=== Goal of the exercise ===
The full set of lines below has to be duplicated exactly, with no picture kept.

=== Input data ===
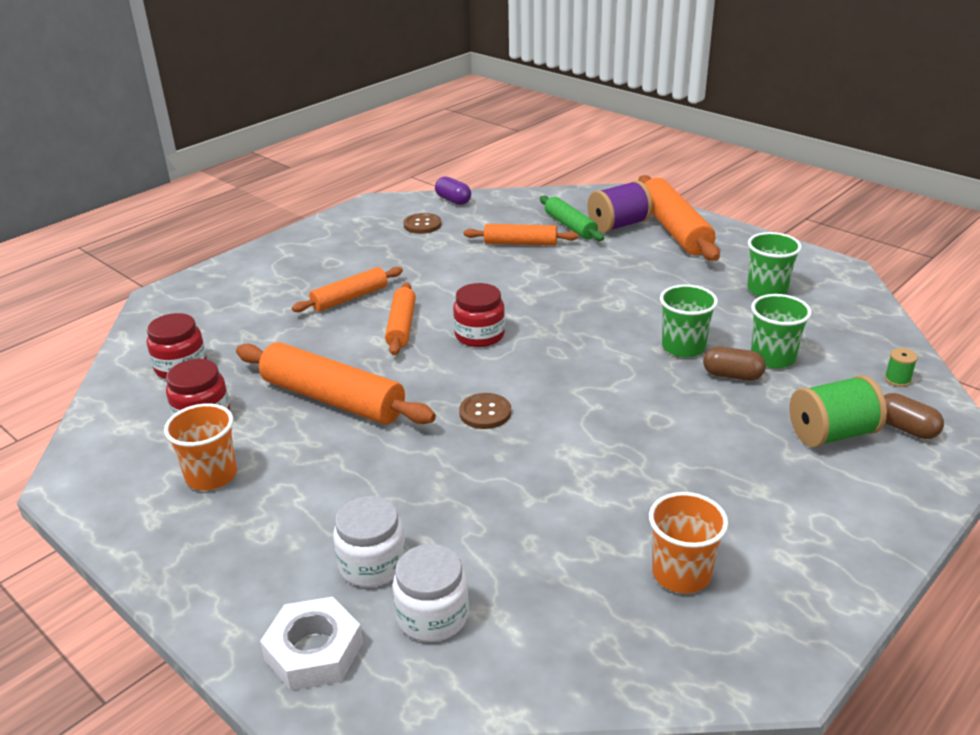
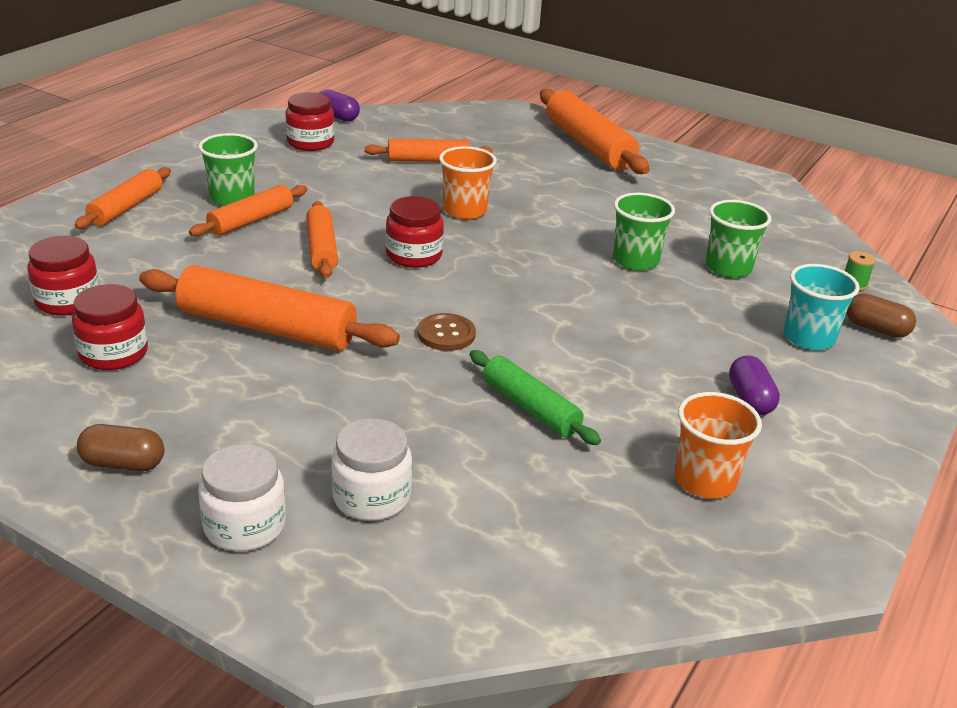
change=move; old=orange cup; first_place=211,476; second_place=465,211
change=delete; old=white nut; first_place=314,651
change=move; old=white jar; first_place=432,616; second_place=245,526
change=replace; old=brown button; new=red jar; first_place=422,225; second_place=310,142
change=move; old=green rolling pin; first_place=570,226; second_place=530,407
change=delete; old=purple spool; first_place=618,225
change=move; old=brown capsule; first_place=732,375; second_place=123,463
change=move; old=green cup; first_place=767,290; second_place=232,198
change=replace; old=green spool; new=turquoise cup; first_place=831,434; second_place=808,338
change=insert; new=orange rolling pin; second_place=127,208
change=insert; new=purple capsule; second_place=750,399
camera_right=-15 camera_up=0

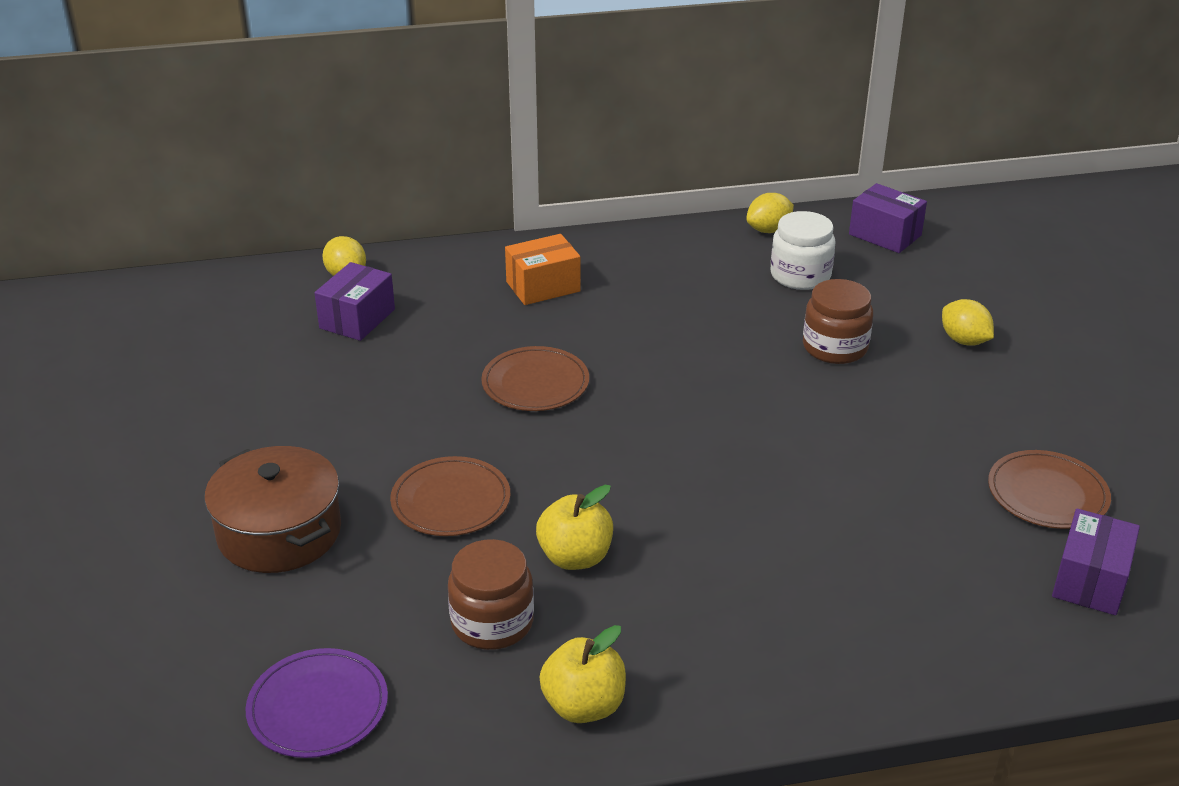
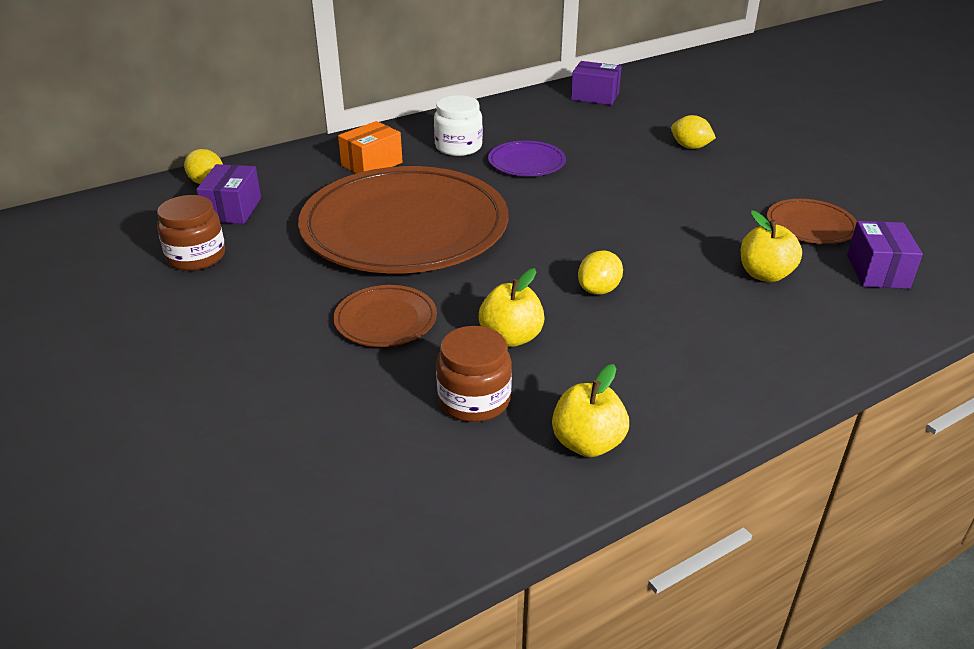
change=delete; old=brown pot; first_place=279,532
change=move; old=purple plate; first_place=318,707; second_place=526,162
change=resize; old=brown plate; first_place=535,383; second_place=405,226; factor=2.36
change=move; old=yellow lemon; first_place=768,230; second_place=599,290
change=move; old=white jar; first_place=800,275; second_place=458,147
change=move; old=brown jar; first_place=835,347; second_place=196,257
change=insert; new=yellow apple; second_place=765,274
camera_right=-20 camera_up=0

=== The answer ===
change=move; old=orange cup; first_place=211,476; second_place=465,211
change=delete; old=white nut; first_place=314,651
change=move; old=white jar; first_place=432,616; second_place=245,526
change=replace; old=brown button; new=red jar; first_place=422,225; second_place=310,142
change=move; old=green rolling pin; first_place=570,226; second_place=530,407
change=delete; old=purple spool; first_place=618,225
change=move; old=brown capsule; first_place=732,375; second_place=123,463
change=move; old=green cup; first_place=767,290; second_place=232,198
change=replace; old=green spool; new=turquoise cup; first_place=831,434; second_place=808,338
change=insert; new=orange rolling pin; second_place=127,208
change=insert; new=purple capsule; second_place=750,399
camera_right=-15 camera_up=0

change=delete; old=brown pot; first_place=279,532
change=move; old=purple plate; first_place=318,707; second_place=526,162
change=resize; old=brown plate; first_place=535,383; second_place=405,226; factor=2.36
change=move; old=yellow lemon; first_place=768,230; second_place=599,290
change=move; old=white jar; first_place=800,275; second_place=458,147
change=move; old=brown jar; first_place=835,347; second_place=196,257
change=insert; new=yellow apple; second_place=765,274
camera_right=-20 camera_up=0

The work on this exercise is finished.